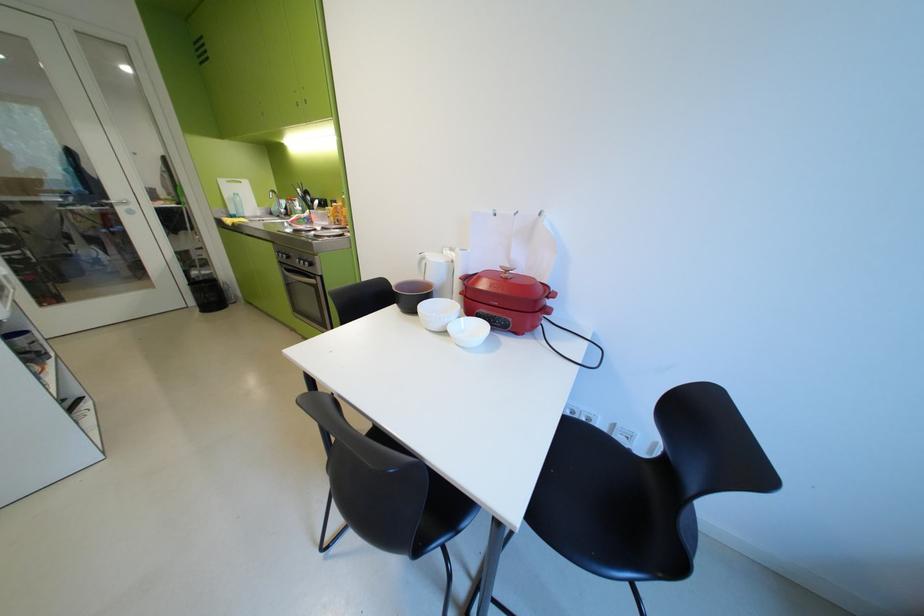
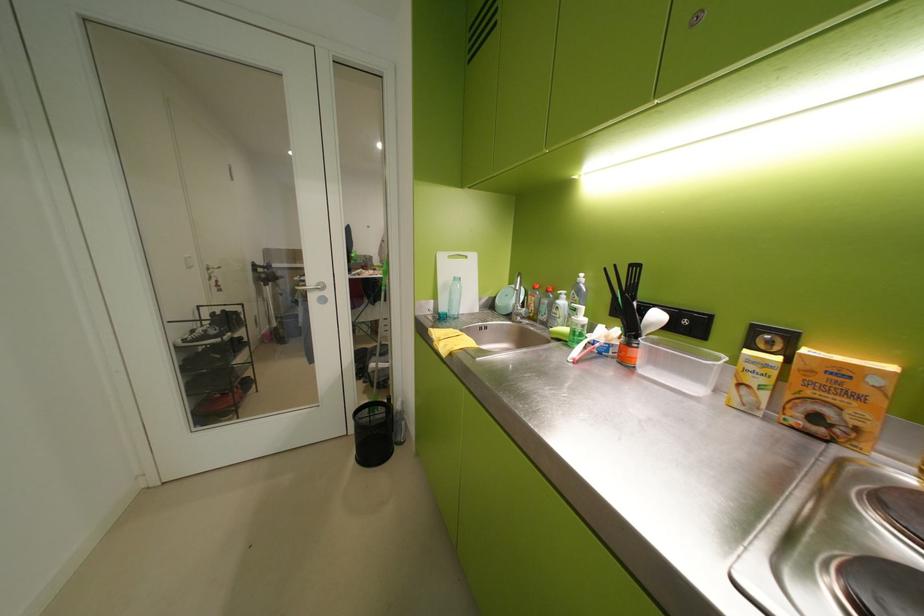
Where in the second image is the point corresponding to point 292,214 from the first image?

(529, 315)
********
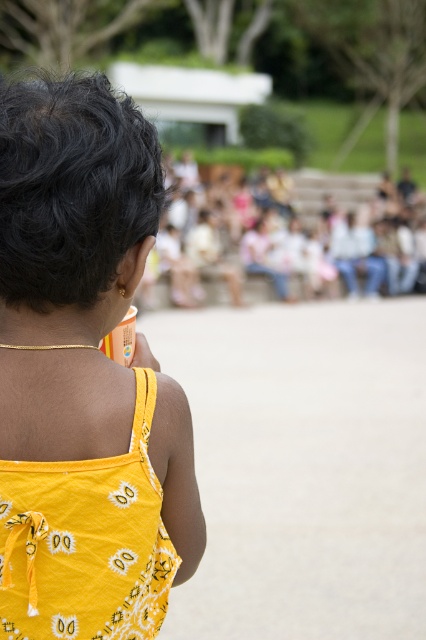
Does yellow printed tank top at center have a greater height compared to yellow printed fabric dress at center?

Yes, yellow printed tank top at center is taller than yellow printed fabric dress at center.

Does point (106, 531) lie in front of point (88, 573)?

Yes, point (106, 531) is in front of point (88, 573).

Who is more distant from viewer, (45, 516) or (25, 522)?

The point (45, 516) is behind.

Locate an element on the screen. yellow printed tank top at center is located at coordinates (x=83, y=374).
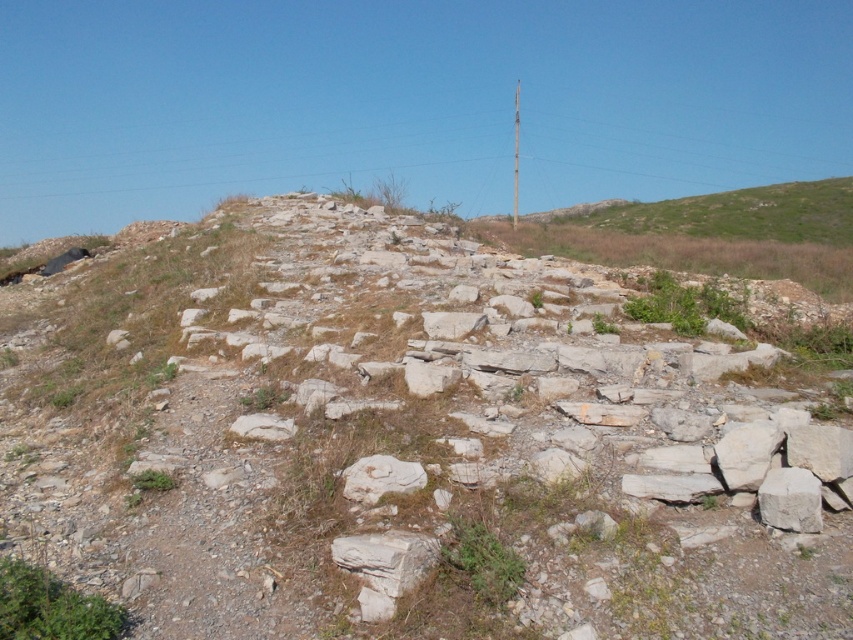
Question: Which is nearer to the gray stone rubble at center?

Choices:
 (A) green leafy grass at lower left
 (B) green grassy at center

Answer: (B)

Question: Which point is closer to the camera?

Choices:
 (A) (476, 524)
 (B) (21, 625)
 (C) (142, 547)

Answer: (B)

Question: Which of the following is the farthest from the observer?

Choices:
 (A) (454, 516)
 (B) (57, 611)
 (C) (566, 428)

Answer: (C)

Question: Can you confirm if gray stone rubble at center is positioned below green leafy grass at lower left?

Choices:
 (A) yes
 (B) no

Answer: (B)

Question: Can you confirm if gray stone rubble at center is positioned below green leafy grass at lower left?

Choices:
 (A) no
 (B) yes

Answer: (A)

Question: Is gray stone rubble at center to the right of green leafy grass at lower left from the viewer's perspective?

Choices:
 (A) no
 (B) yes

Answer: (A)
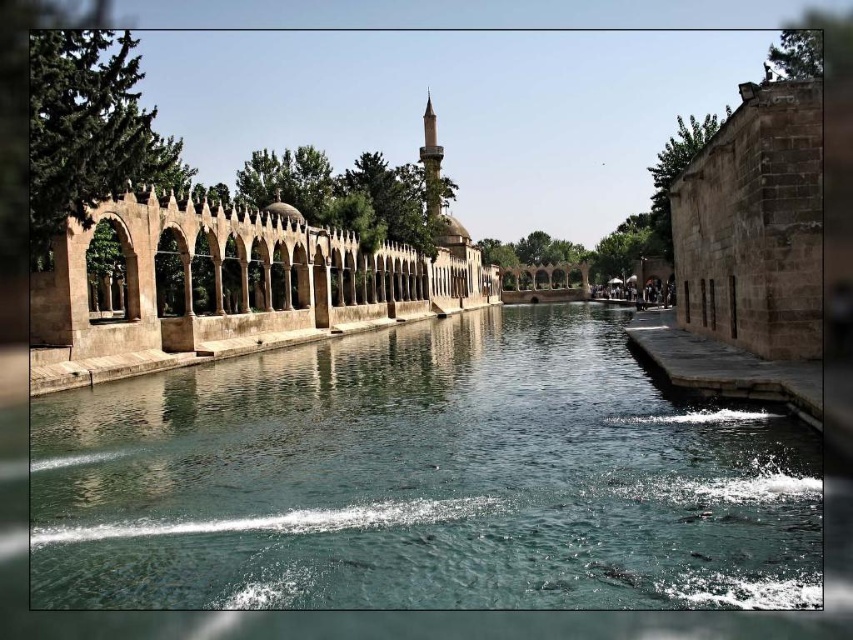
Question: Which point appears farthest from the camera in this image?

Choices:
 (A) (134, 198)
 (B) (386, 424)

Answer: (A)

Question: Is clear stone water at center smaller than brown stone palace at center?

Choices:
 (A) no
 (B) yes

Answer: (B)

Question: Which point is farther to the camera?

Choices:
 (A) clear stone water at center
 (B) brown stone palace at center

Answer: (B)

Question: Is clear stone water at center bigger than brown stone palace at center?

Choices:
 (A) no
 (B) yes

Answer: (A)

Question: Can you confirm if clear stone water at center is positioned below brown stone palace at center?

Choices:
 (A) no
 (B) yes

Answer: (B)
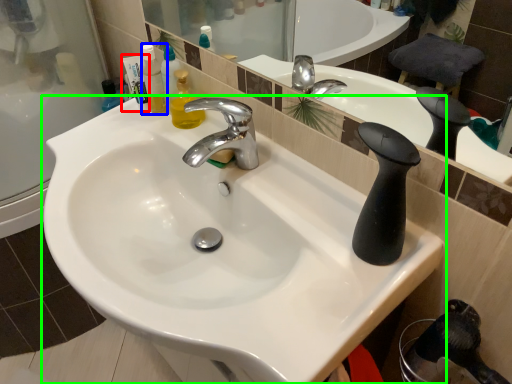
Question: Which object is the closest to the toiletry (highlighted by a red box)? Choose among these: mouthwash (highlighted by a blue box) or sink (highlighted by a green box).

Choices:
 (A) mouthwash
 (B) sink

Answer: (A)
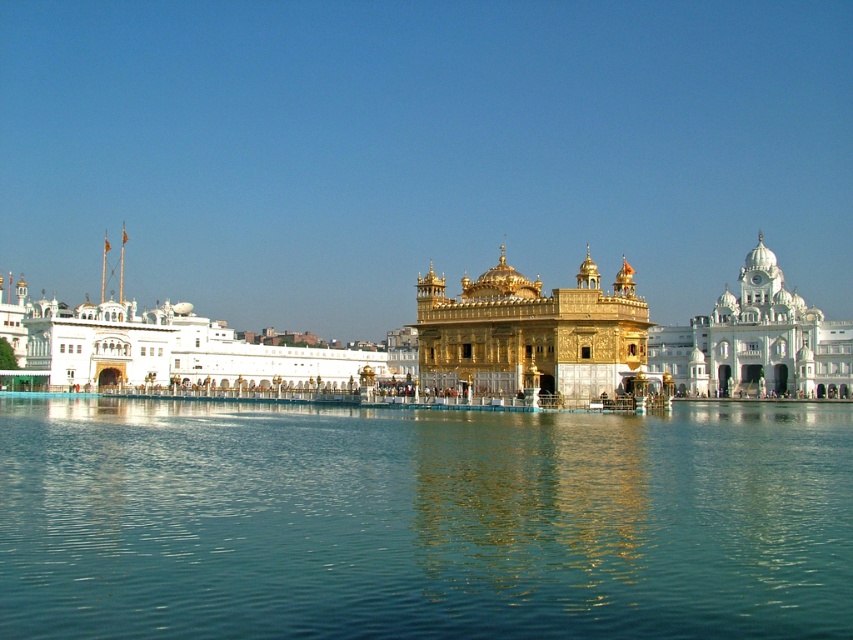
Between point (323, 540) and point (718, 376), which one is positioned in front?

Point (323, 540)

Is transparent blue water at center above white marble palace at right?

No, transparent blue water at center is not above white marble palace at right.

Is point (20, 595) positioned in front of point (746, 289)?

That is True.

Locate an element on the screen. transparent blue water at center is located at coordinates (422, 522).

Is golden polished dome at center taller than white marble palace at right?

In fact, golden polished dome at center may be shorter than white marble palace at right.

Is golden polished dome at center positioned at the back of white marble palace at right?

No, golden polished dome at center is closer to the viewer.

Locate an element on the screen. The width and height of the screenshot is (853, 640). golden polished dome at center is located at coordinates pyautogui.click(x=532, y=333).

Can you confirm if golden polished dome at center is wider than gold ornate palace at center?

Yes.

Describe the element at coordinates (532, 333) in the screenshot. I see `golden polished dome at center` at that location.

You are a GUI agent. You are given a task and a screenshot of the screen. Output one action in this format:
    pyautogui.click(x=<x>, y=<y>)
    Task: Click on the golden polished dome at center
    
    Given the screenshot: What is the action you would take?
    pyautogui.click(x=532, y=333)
********
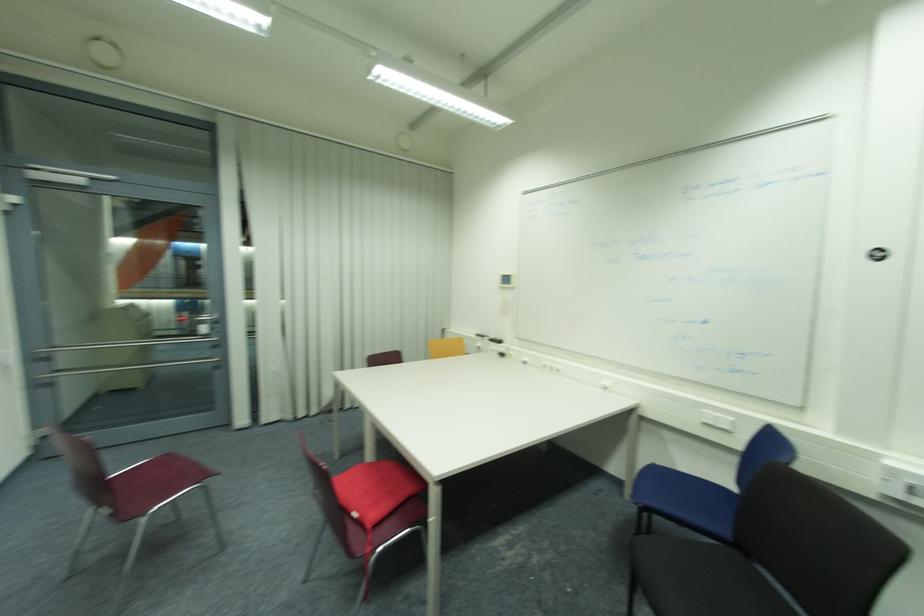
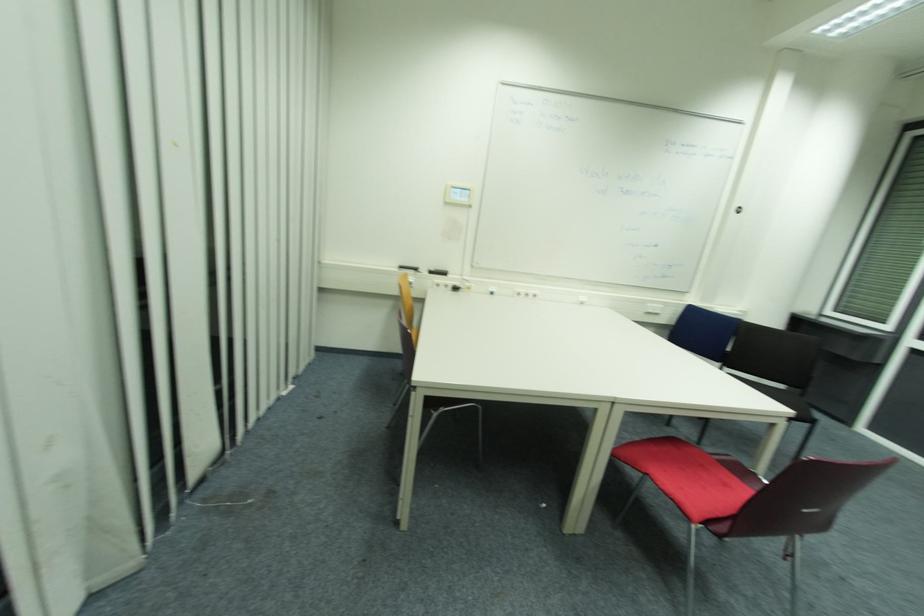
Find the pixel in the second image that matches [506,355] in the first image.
********
### Рабочее задание:
Обновите строки начиная с той, где есть "Between point (323, 540)", и до строки с "Describe the element" включительно, заменив "gold ornate palace" на "gilded ornate palace". Приведите эти строки целиком, больше ничего не меняя.

### Решение:
Between point (323, 540) and point (718, 376), which one is positioned in front?

Point (323, 540)

Is transparent blue water at center above white marble palace at right?

No, transparent blue water at center is not above white marble palace at right.

Is point (20, 595) positioned in front of point (746, 289)?

That is True.

Locate an element on the screen. transparent blue water at center is located at coordinates (422, 522).

Is golden polished dome at center taller than white marble palace at right?

In fact, golden polished dome at center may be shorter than white marble palace at right.

Is golden polished dome at center positioned at the back of white marble palace at right?

No, golden polished dome at center is closer to the viewer.

Locate an element on the screen. The width and height of the screenshot is (853, 640). golden polished dome at center is located at coordinates pyautogui.click(x=532, y=333).

Can you confirm if golden polished dome at center is wider than gilded ornate palace at center?

Yes.

Describe the element at coordinates (532, 333) in the screenshot. I see `golden polished dome at center` at that location.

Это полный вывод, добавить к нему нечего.